EXERCISE DIRECTIONS: Take each line from the entries that holds "none" and copy it out.

ENTRIES SUPPLIED:

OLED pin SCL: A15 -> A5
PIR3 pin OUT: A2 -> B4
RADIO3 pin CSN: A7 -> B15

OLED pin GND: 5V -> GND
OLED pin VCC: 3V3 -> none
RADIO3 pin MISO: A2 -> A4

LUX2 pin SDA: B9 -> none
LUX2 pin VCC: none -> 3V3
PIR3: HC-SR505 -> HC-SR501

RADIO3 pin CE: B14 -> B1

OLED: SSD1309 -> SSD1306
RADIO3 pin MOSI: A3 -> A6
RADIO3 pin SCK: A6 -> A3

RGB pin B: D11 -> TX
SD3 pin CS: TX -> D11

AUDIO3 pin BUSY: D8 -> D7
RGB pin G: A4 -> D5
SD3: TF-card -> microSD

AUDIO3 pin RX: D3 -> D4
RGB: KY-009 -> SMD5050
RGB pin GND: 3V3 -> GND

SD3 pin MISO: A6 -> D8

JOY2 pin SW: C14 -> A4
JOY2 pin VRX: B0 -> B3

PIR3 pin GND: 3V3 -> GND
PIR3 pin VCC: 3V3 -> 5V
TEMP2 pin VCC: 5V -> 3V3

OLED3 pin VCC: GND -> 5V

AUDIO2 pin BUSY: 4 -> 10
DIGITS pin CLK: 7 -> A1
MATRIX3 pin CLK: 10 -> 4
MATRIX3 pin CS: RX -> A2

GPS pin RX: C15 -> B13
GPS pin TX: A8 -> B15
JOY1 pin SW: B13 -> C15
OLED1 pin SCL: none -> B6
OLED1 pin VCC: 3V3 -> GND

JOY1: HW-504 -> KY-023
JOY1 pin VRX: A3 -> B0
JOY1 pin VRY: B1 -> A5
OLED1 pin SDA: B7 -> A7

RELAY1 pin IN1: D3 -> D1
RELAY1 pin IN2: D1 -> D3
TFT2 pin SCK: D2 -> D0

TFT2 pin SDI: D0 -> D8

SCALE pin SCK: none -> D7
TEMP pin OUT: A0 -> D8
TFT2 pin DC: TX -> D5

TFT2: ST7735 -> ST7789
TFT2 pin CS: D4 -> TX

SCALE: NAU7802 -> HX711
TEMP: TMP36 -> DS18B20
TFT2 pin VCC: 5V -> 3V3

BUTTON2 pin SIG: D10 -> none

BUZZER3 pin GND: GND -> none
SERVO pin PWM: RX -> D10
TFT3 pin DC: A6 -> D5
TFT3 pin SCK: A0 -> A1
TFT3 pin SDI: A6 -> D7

OUTPUT OF THE EXERCISE:
OLED pin VCC: 3V3 -> none
LUX2 pin SDA: B9 -> none
LUX2 pin VCC: none -> 3V3
OLED1 pin SCL: none -> B6
SCALE pin SCK: none -> D7
BUTTON2 pin SIG: D10 -> none
BUZZER3 pin GND: GND -> none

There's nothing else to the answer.